## Input
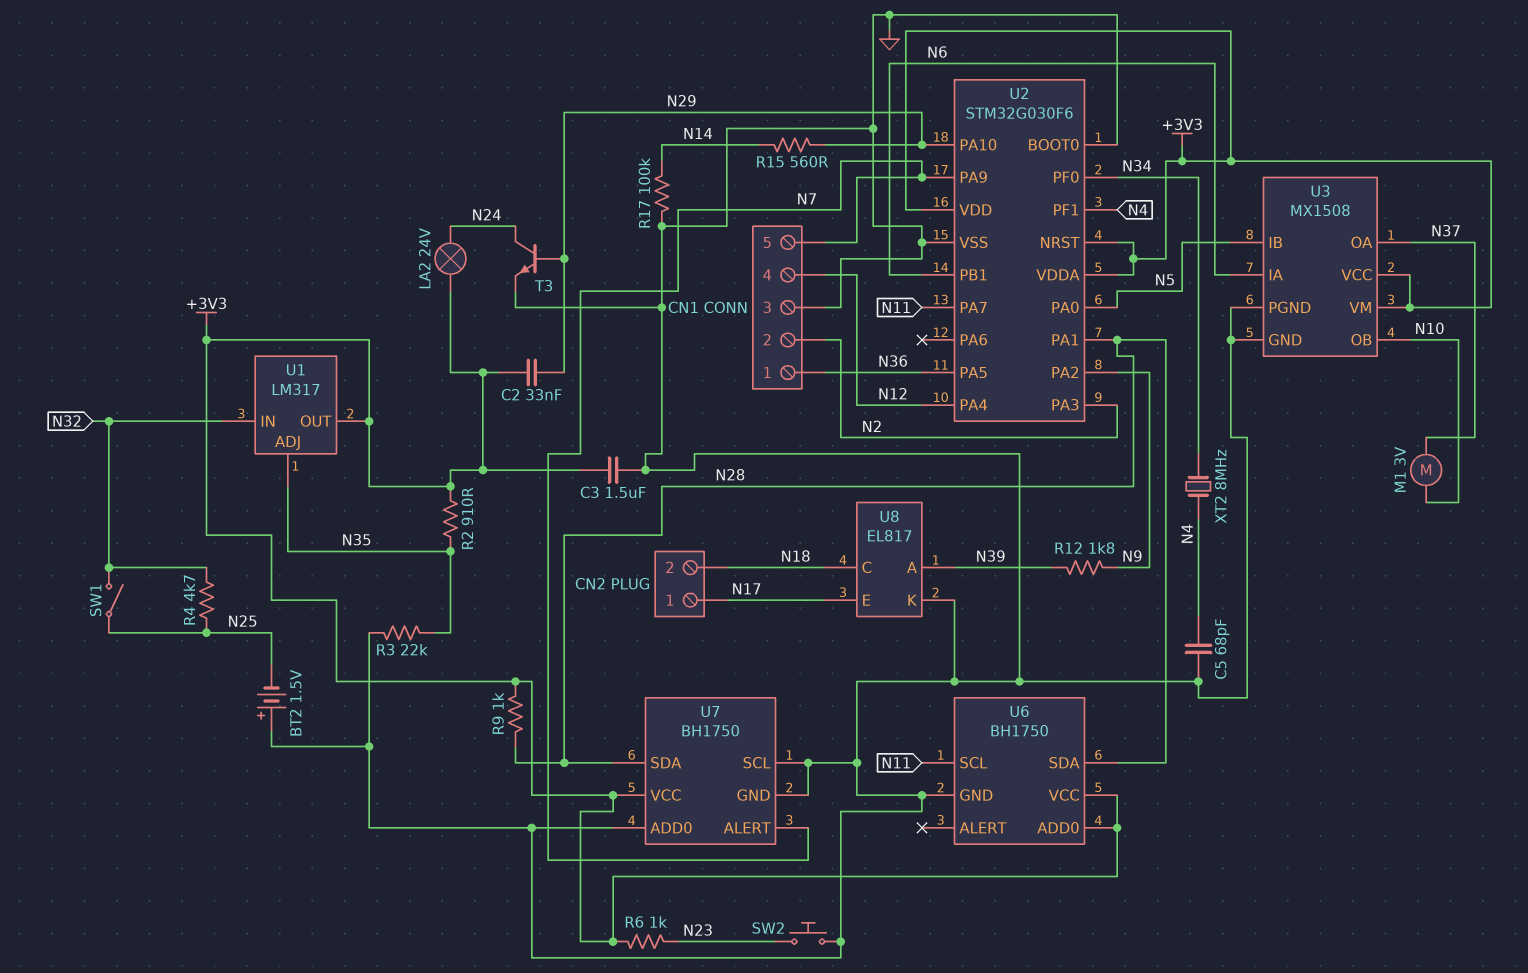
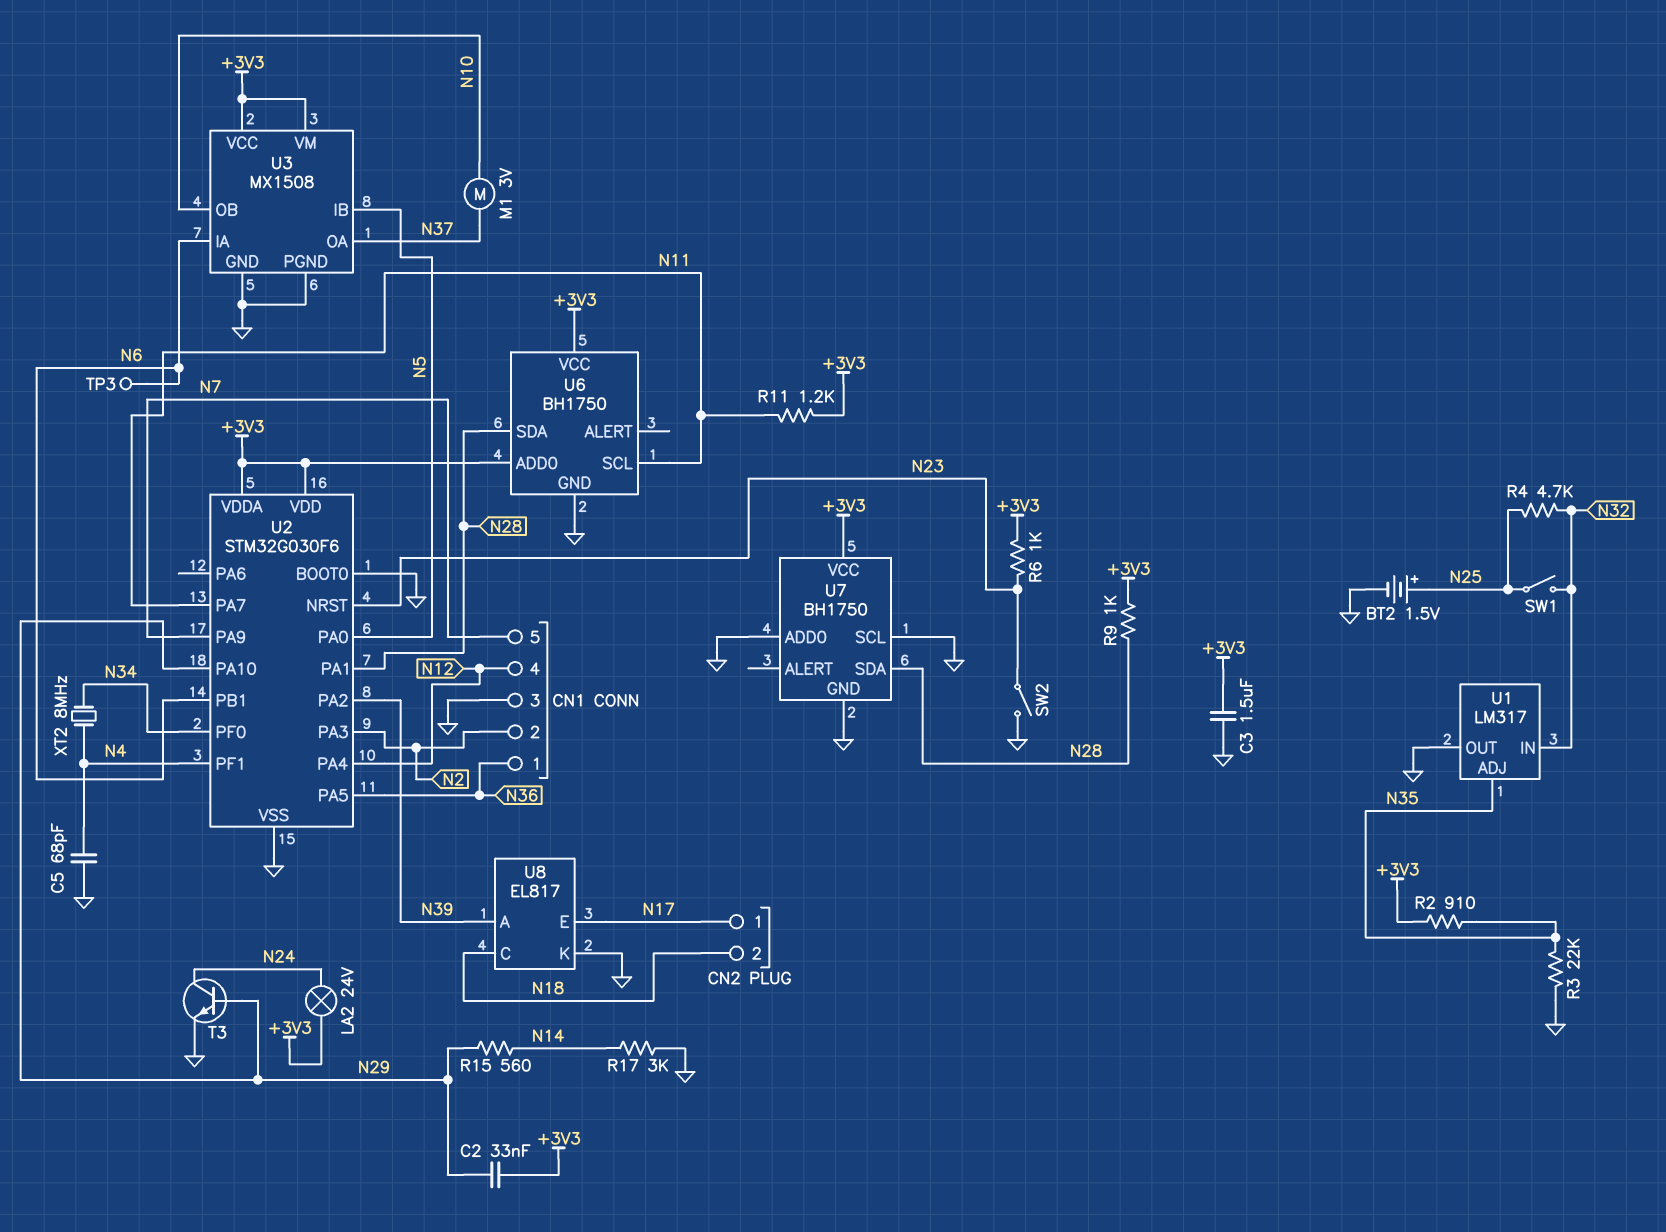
BT2: 1.5V (plus GND, minus N25) -> 1.5V (plus N25, minus GND)
R11: none -> 1.2k (+3V3, N11)
R12: 1.8k (N9, N39) -> none
R17: 100k (GND, N14) -> 3k (GND, N14)
SW2: button (GND, N23) -> switch (GND, N23)
TP3: none -> test point (N6)
U1 pin OUT: +3V3 -> GND
U2 pin NRST: +3V3 -> N23
U2 pin PA2: N9 -> N39
U7 pin ALERT: N7 -> none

## Instructions to follow
Take the line containing "R17: 100k (GND, N14) -> 3k (GND, N14)" and each line after it up to the last line of the listing, and print them exactly.

## Finished exercise
R17: 100k (GND, N14) -> 3k (GND, N14)
SW2: button (GND, N23) -> switch (GND, N23)
TP3: none -> test point (N6)
U1 pin OUT: +3V3 -> GND
U2 pin NRST: +3V3 -> N23
U2 pin PA2: N9 -> N39
U7 pin ALERT: N7 -> none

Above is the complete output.